Start of Material for the task

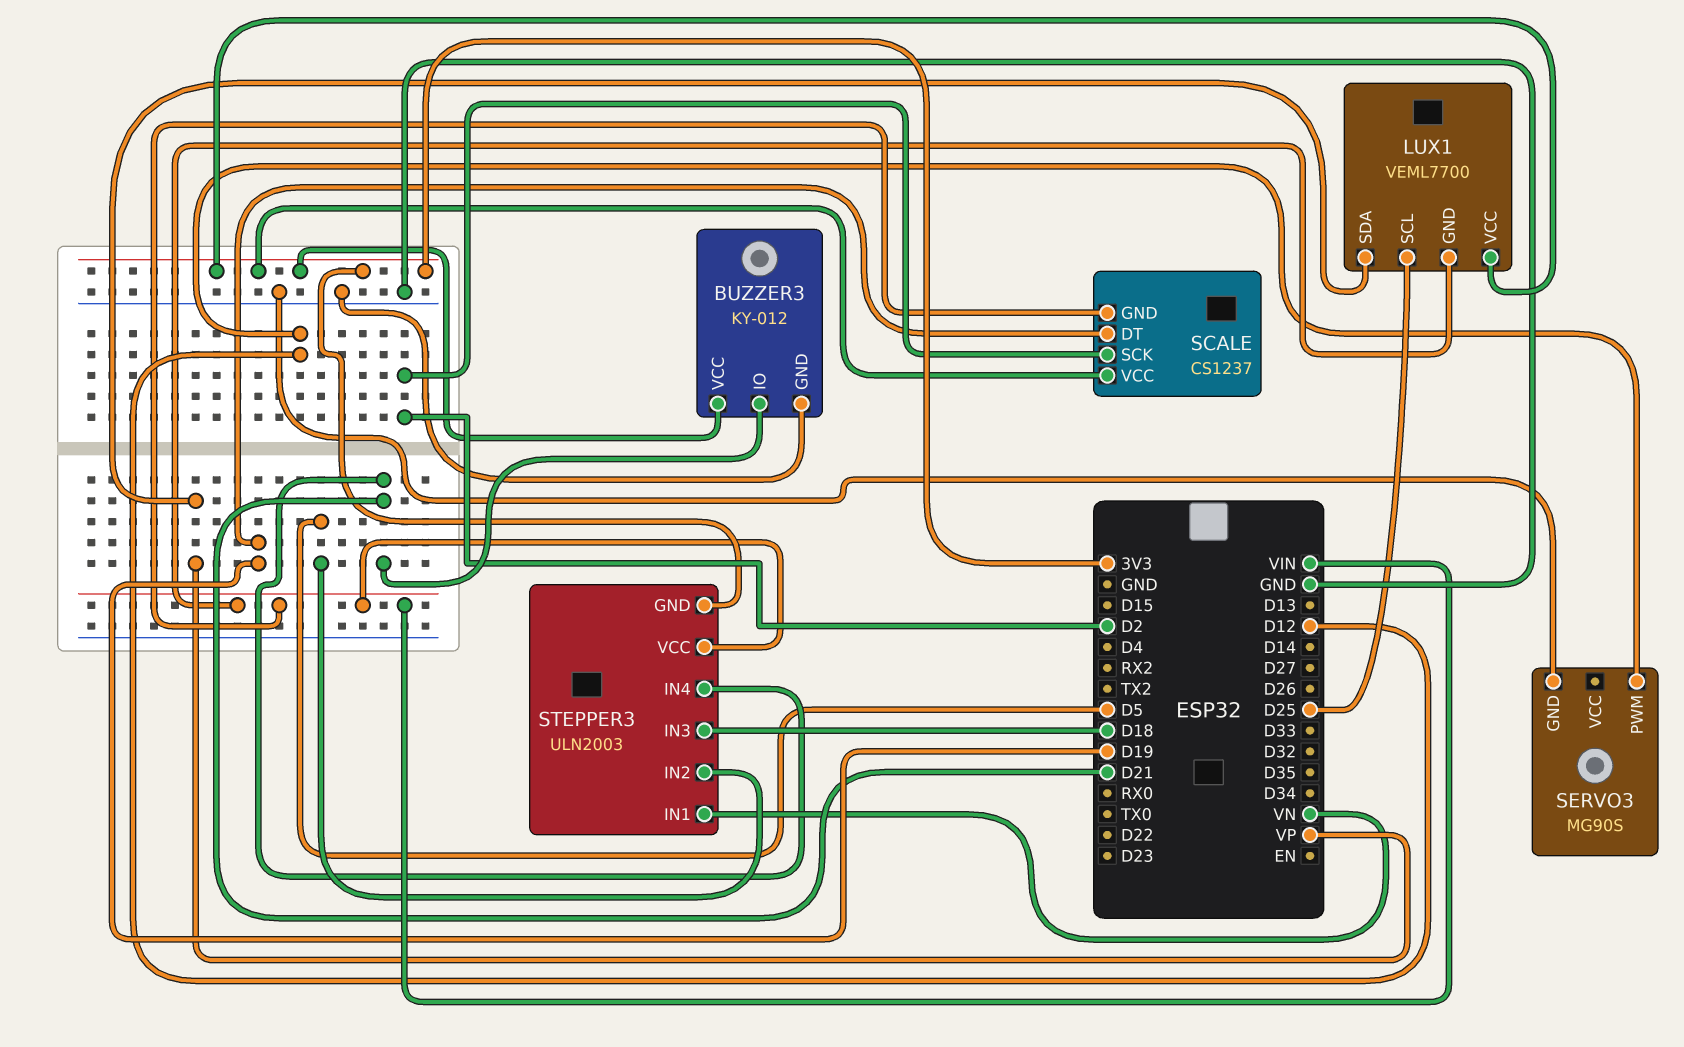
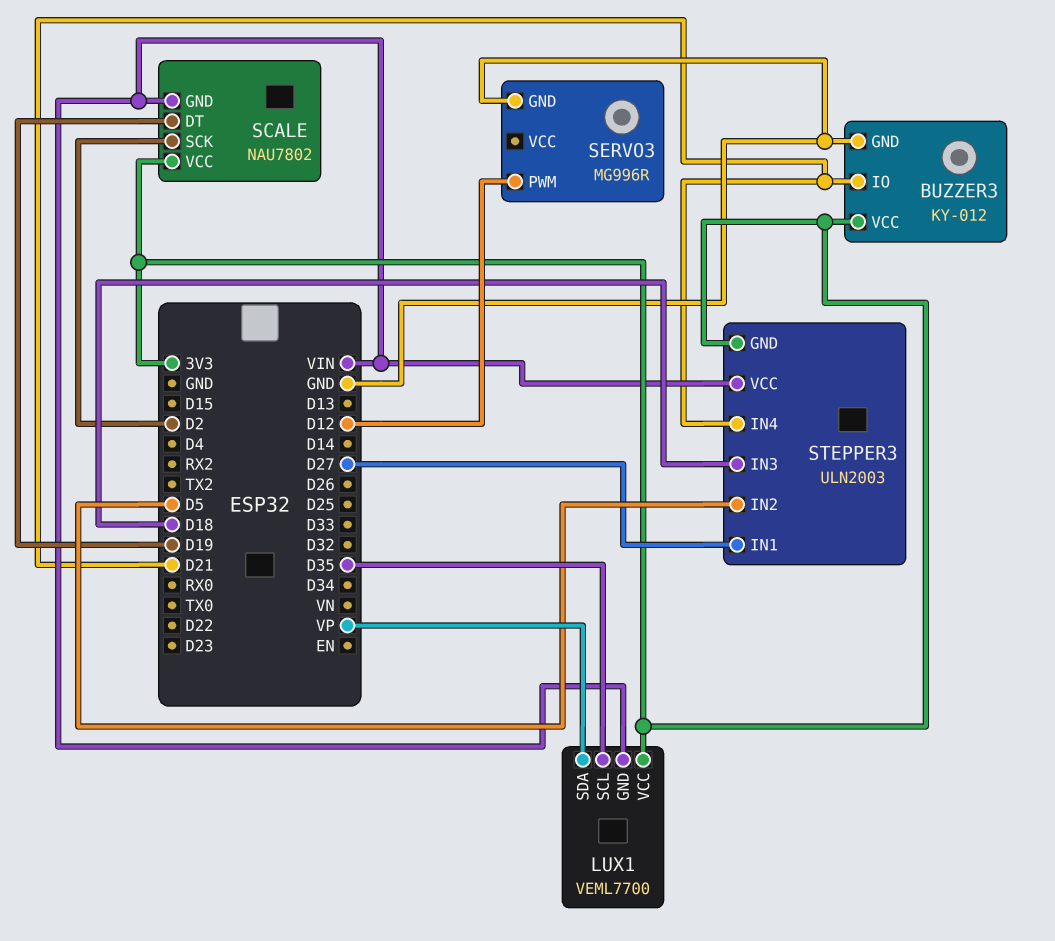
LUX1 pin SCL: D25 -> D35
SCALE: CS1237 -> NAU7802
SERVO3: MG90S -> MG996R
STEPPER3 pin IN1: VN -> D27

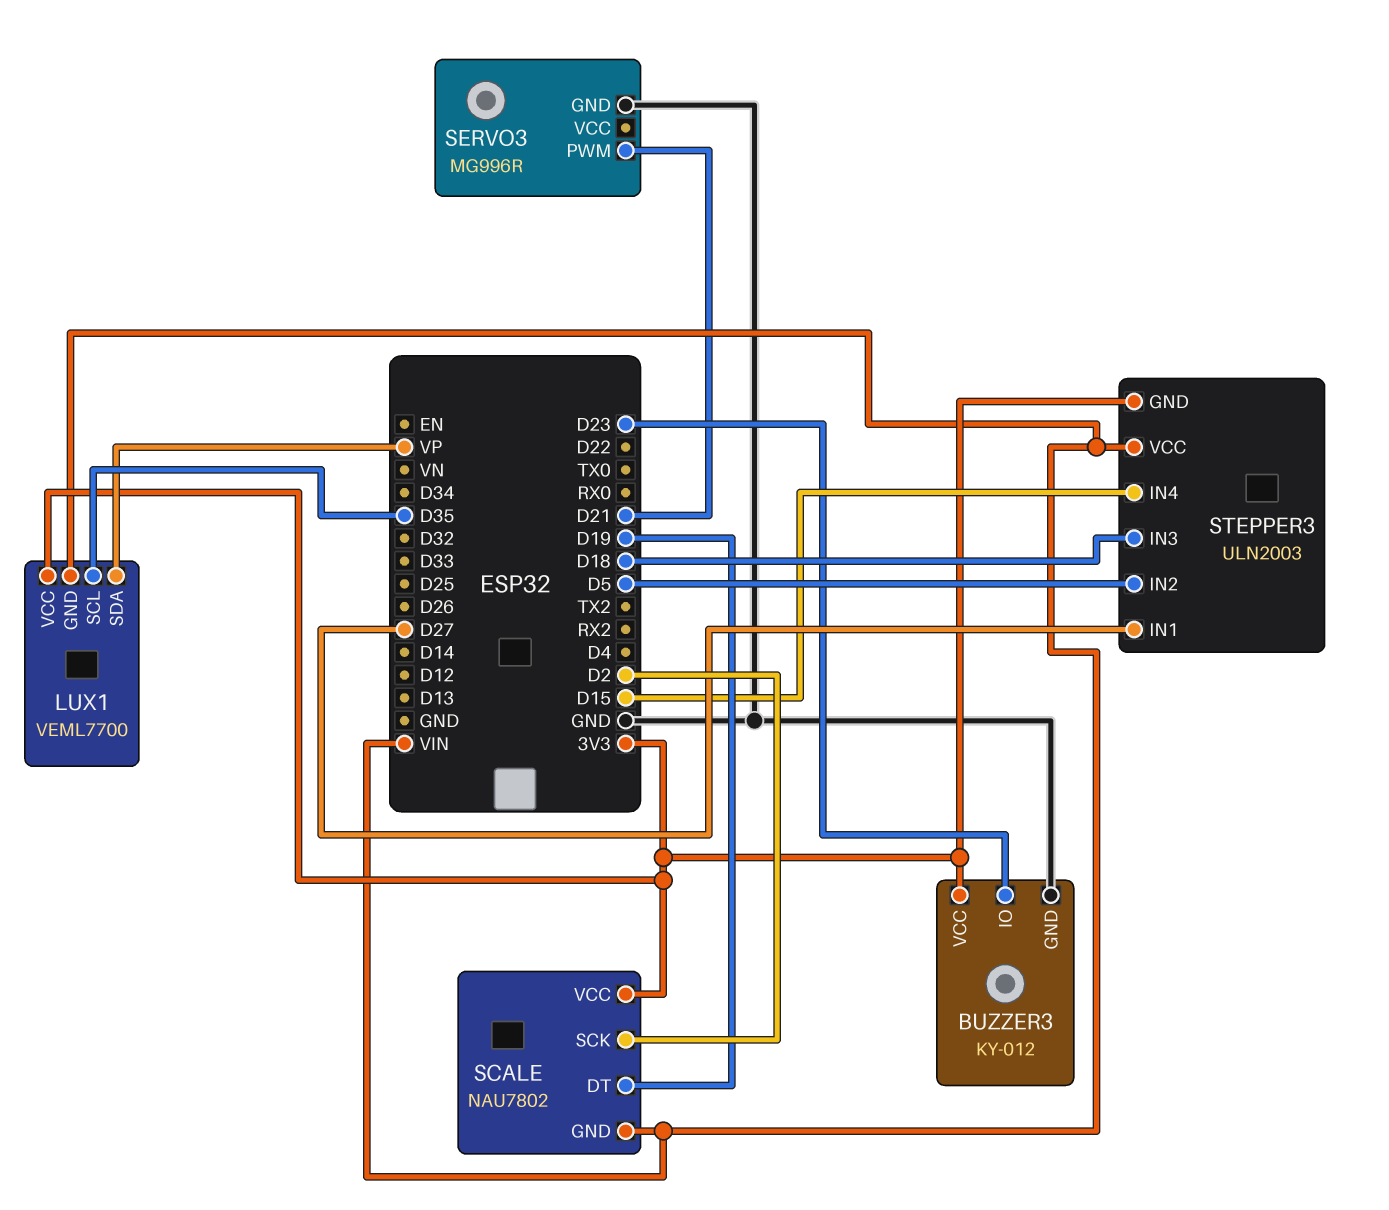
BUZZER3 pin IO: D21 -> D23
SERVO3 pin PWM: D12 -> D21
STEPPER3 pin IN4: D21 -> D15

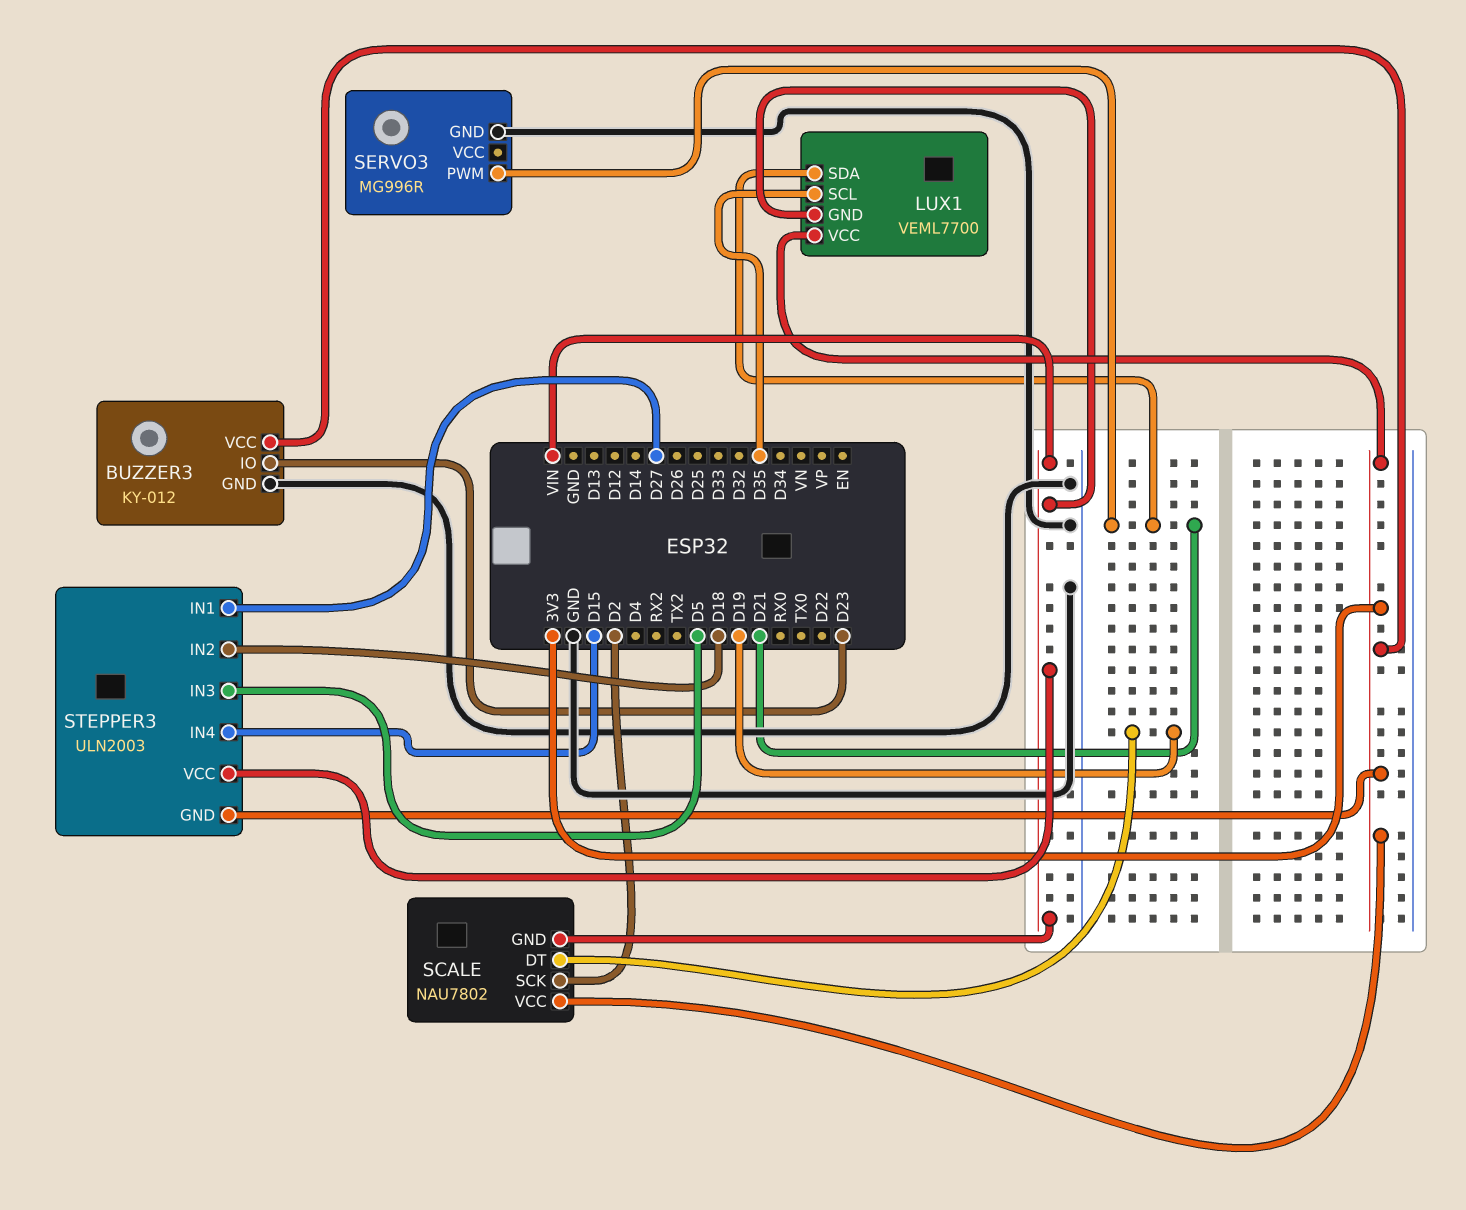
LUX1 pin SDA: VP -> D21
STEPPER3 pin IN2: D5 -> D18
STEPPER3 pin IN3: D18 -> D5

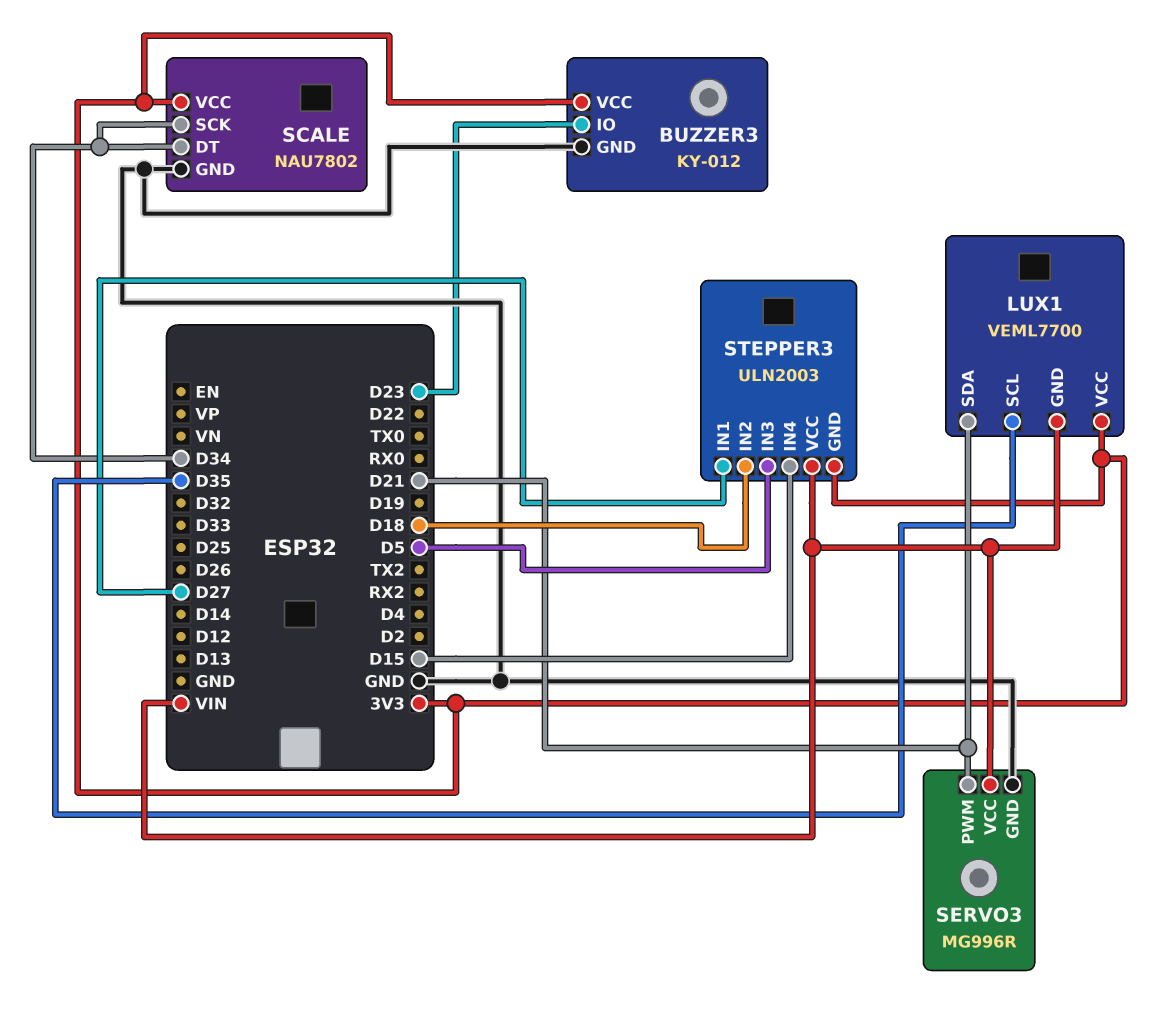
SCALE pin DT: D19 -> D34
SCALE pin GND: VIN -> GND
SCALE pin SCK: D2 -> D34
SERVO3 pin VCC: none -> VIN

End of Material for the task

- Task details -
Please print each entry exactly as it stands, without the pictures.

- Task solution -
LUX1 pin SCL: D25 -> D35
SCALE: CS1237 -> NAU7802
SERVO3: MG90S -> MG996R
STEPPER3 pin IN1: VN -> D27

BUZZER3 pin IO: D21 -> D23
SERVO3 pin PWM: D12 -> D21
STEPPER3 pin IN4: D21 -> D15

LUX1 pin SDA: VP -> D21
STEPPER3 pin IN2: D5 -> D18
STEPPER3 pin IN3: D18 -> D5

SCALE pin DT: D19 -> D34
SCALE pin GND: VIN -> GND
SCALE pin SCK: D2 -> D34
SERVO3 pin VCC: none -> VIN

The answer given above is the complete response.